§ **Exercise requirements**: Take every line containing "Pfanne" out of the records.

§ **Stored data**:
╭──

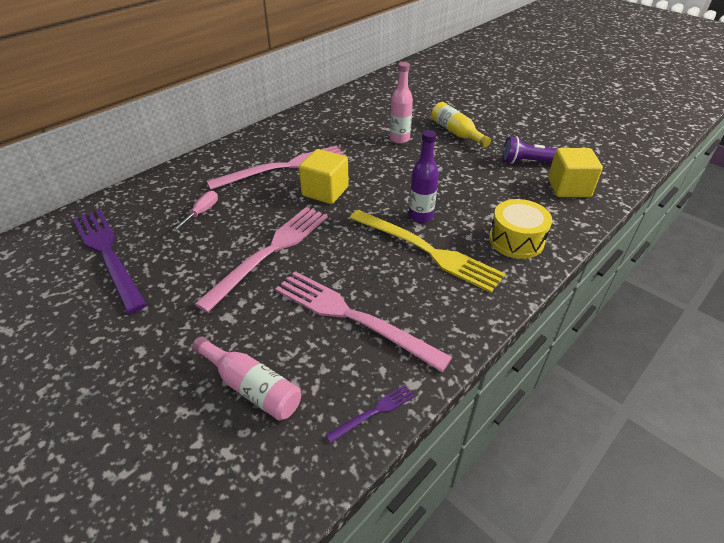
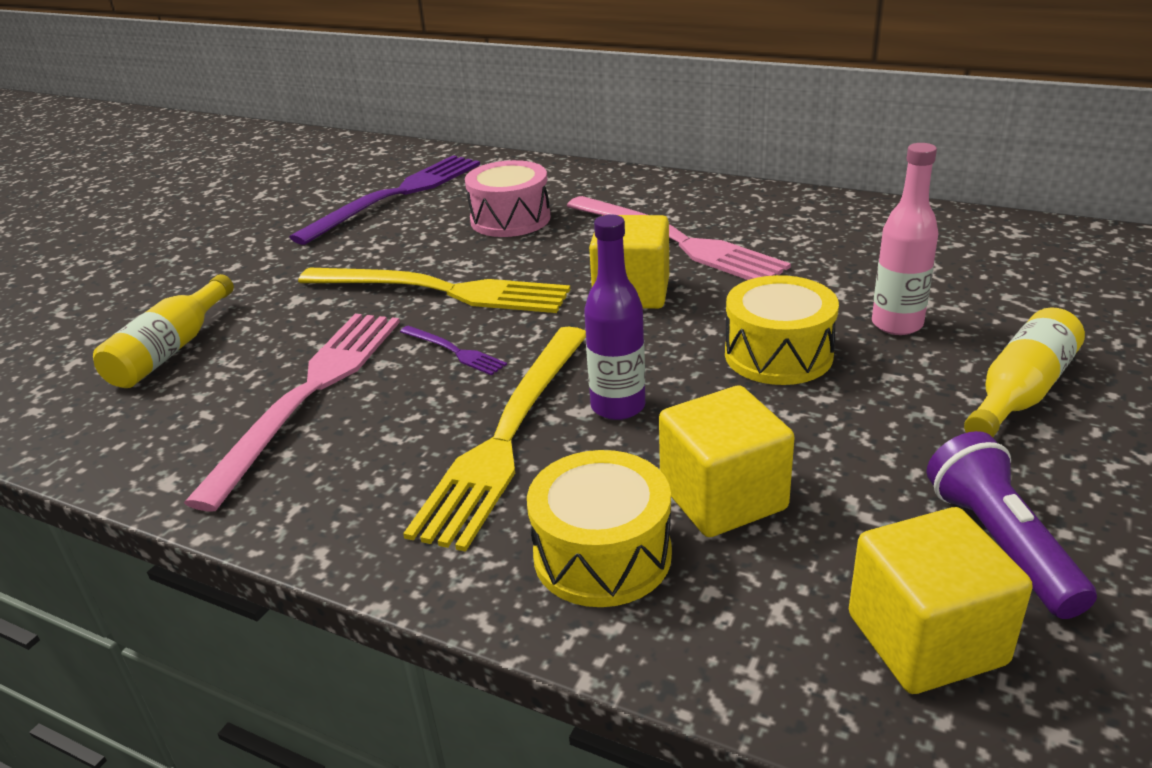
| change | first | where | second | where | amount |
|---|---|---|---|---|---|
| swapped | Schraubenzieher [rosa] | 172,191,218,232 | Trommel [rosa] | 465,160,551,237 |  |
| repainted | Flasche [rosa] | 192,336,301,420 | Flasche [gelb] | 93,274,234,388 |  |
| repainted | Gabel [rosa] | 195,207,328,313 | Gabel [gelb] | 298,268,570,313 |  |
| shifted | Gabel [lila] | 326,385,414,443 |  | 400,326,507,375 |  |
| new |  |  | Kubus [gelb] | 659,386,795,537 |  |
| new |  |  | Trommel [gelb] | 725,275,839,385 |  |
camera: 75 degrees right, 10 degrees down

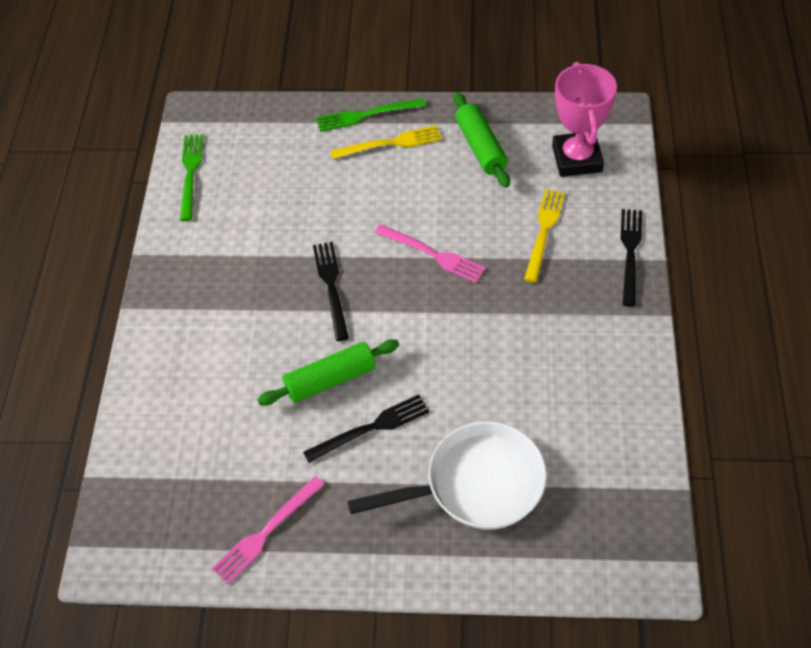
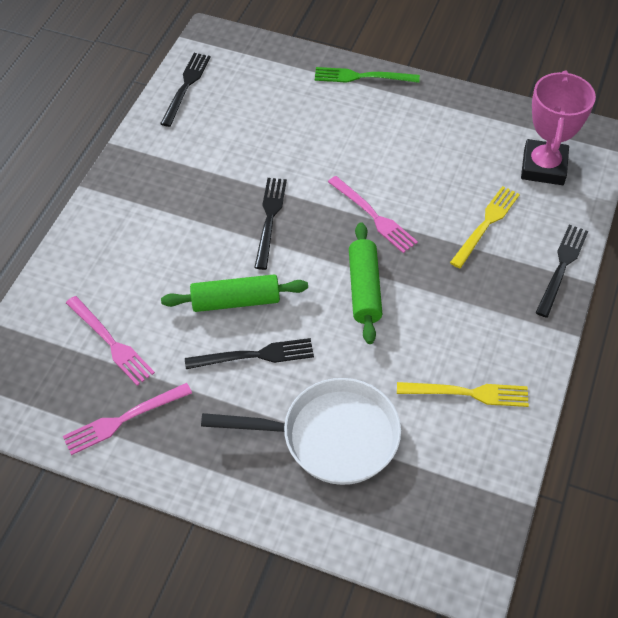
| change | first | where | second | where | amount |
|---|---|---|---|---|---|
| repainted | Gabel [grün] | 180,134,204,221 | Gabel [schwarz] | 160,53,211,127 |  |
| shifted | Gabel [gelb] | 330,125,442,159 |  | 397,382,529,407 |  |
| shifted | Nudelholz [grün] | 454,92,510,188 |  | 349,222,382,344 |  |
| new |  |  | Gabel [rosa] | 66,296,155,386 |  |
camera: 15 degrees right, 0 degrees up

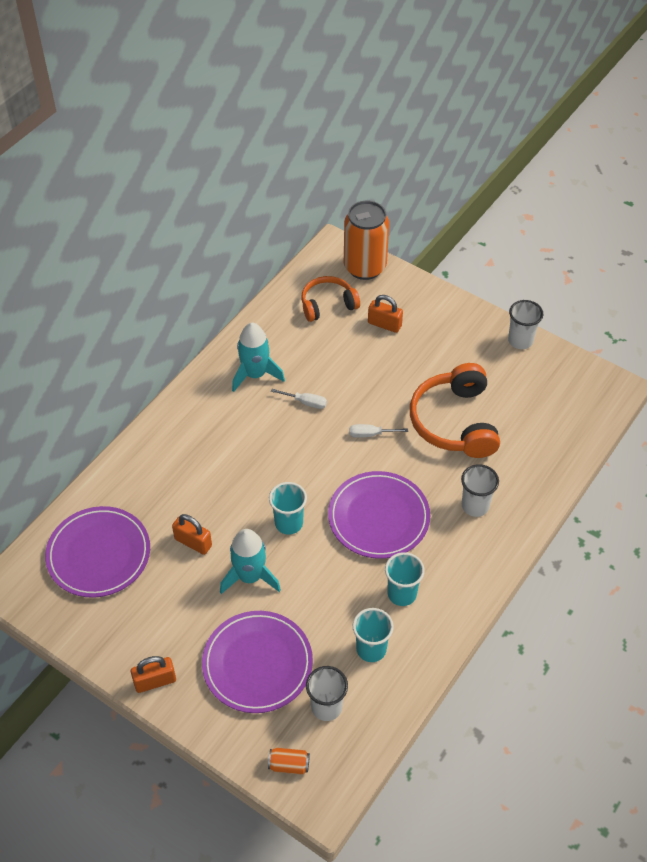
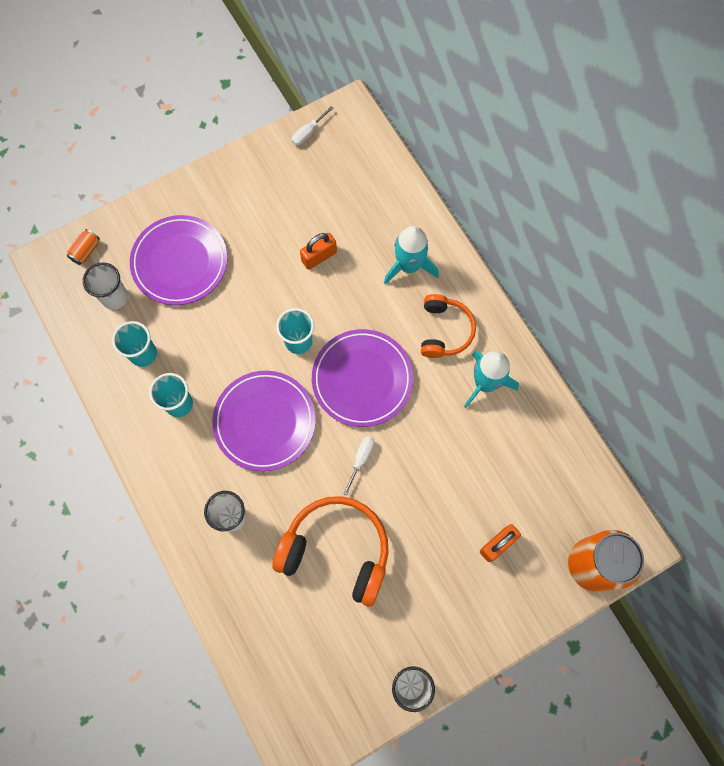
| change | first | where | second | where | amount |
|---|---|---|---|---|---|
| shifted | Teller [lila] | 45,506,150,598 |  | 312,329,413,427 |  |
| gone | Vorhängeschloss [orange] | 131,656,176,693 |  |  |  |
| shifted | Rakete [türkis] | 220,529,281,594 |  | 384,226,439,285 |  |
| shifted | Schraubenzieher [weiß] | 271,389,327,409 |  | 291,106,333,146 |  |
| shifted | Kopfhörer [orange] | 301,276,360,322 |  | 421,294,476,358 |  |
camera: 115 degrees right, 20 degrees up

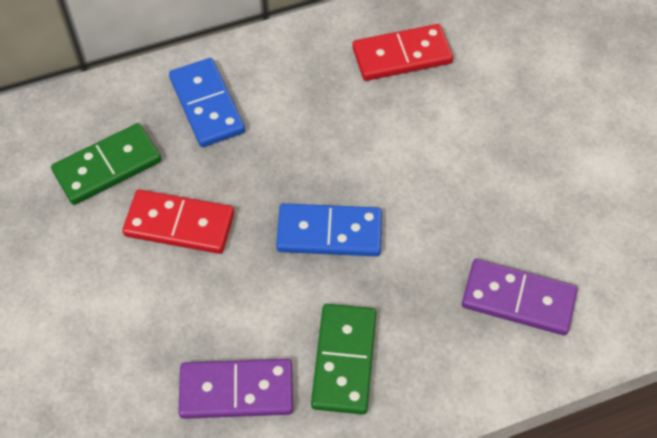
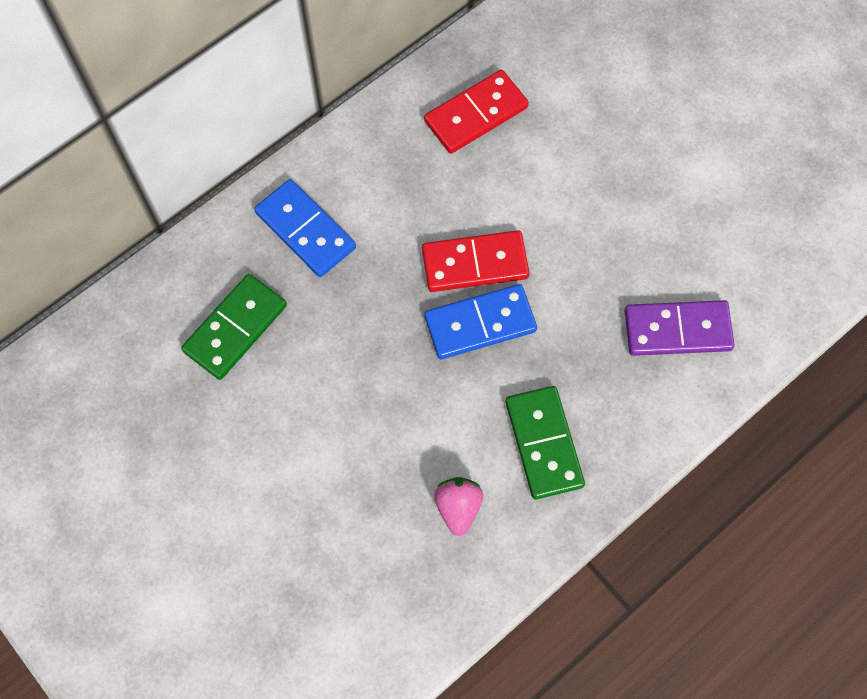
| change | first | where | second | where | amount |
|---|---|---|---|---|---|
| shifted | Dominostein [rot] | 122,189,234,254 |  | 422,230,530,292 |  |
| swapped | Dominostein [lila] | 178,359,293,419 | Erdbeere [rosa] | 434,477,483,536 |  |
camera: 20 degrees left, 10 degrees up

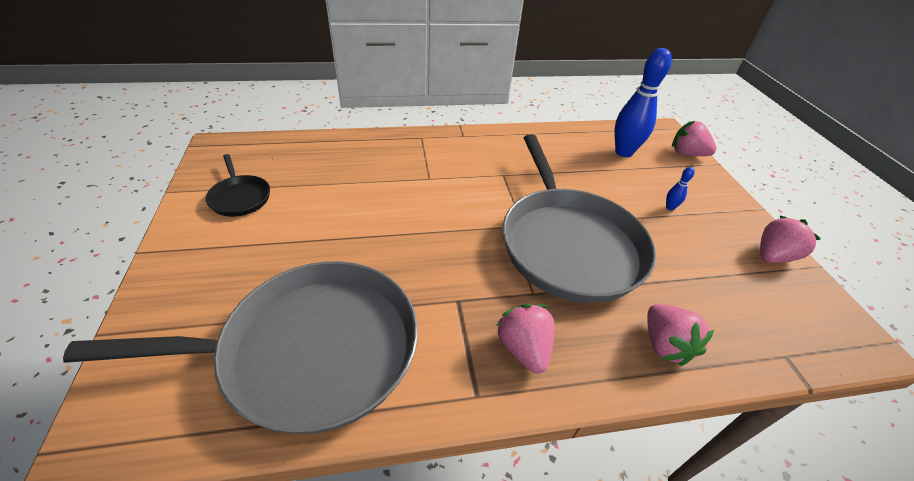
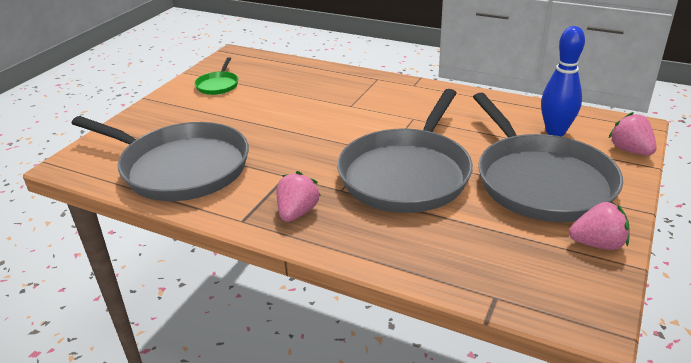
| change | first | where | second | where | amount |
|---|---|---|---|---|---|
| repainted | Pfanne [schwarz] | 206,154,270,217 | Pfanne [grün] | 194,57,238,95 |  |
| gone | Erdbeere [rosa] | 647,304,714,366 |  |  |  |
| swapped | Bowlingkegel [blau] | 666,167,695,210 | Pfanne [grau] | 473,93,623,222 |  |
camera: 40 degrees right, 10 degrees down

╰──

§ **Response area**:
| repainted | Pfanne [schwarz] | 206,154,270,217 | Pfanne [grün] | 194,57,238,95 |  |
| swapped | Bowlingkegel [blau] | 666,167,695,210 | Pfanne [grau] | 473,93,623,222 |  |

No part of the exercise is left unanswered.